> **GOAL**
Can you duplicate the stored data from the line with "For each provided" up to and including the line with "Verified [768, 297]", word for word and without the pictures?

Stored data:
__________

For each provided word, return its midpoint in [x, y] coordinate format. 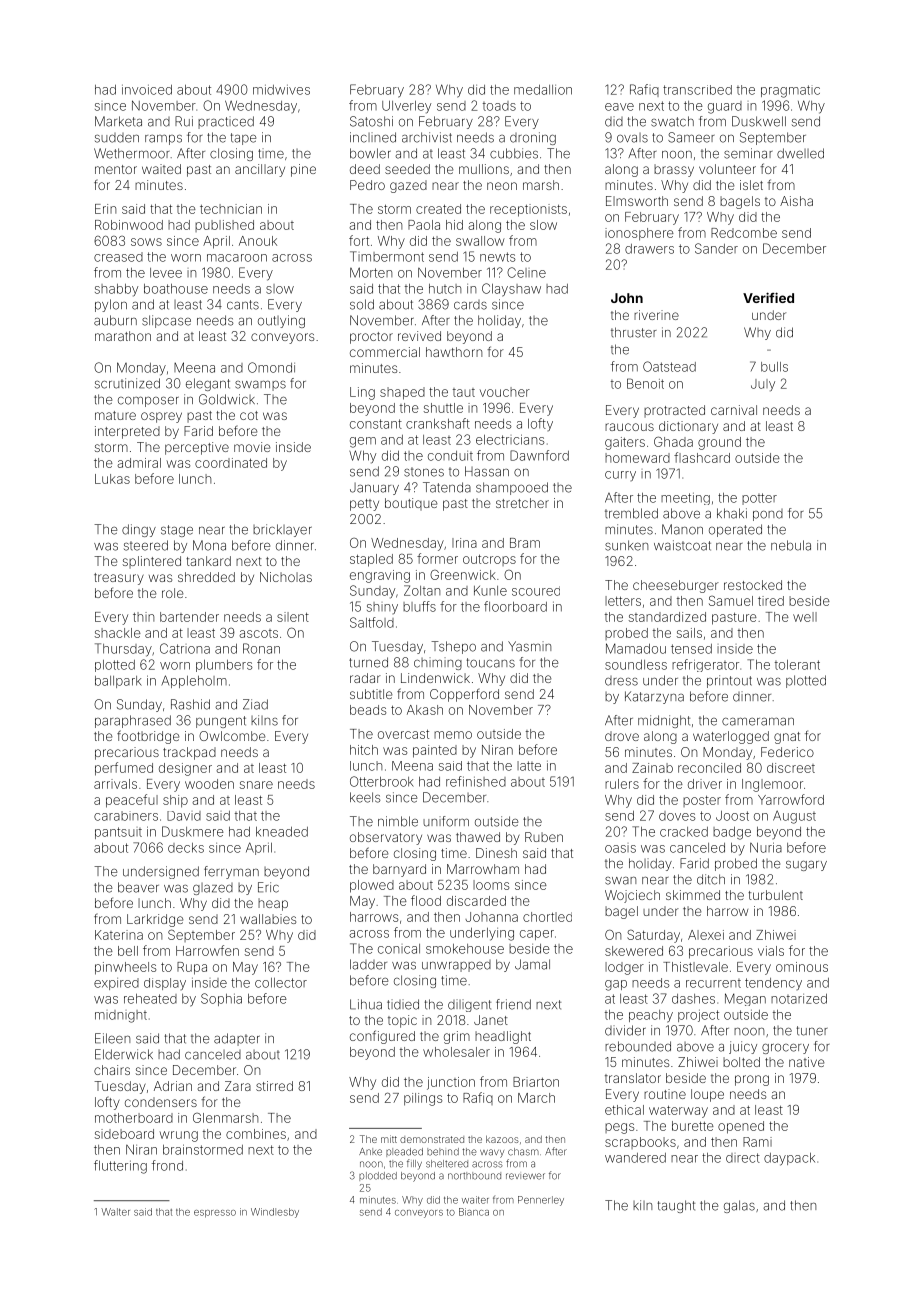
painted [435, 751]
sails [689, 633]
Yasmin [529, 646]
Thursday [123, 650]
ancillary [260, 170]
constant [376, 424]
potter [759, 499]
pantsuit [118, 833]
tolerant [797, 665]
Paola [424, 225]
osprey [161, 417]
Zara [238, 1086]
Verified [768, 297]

__________

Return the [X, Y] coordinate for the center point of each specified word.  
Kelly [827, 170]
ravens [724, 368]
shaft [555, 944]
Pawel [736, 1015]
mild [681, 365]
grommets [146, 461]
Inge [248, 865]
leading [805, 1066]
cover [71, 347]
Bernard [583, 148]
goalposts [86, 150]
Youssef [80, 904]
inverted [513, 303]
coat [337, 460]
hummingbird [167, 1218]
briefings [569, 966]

__________

> **FULL ANSWER**
For each provided word, return its midpoint in [x, y] coordinate format. 
painted [435, 751]
sails [689, 633]
Yasmin [529, 646]
Thursday [123, 650]
ancillary [260, 170]
constant [376, 424]
potter [759, 499]
pantsuit [118, 833]
tolerant [797, 665]
Paola [424, 225]
osprey [161, 417]
Zara [238, 1086]
Verified [768, 297]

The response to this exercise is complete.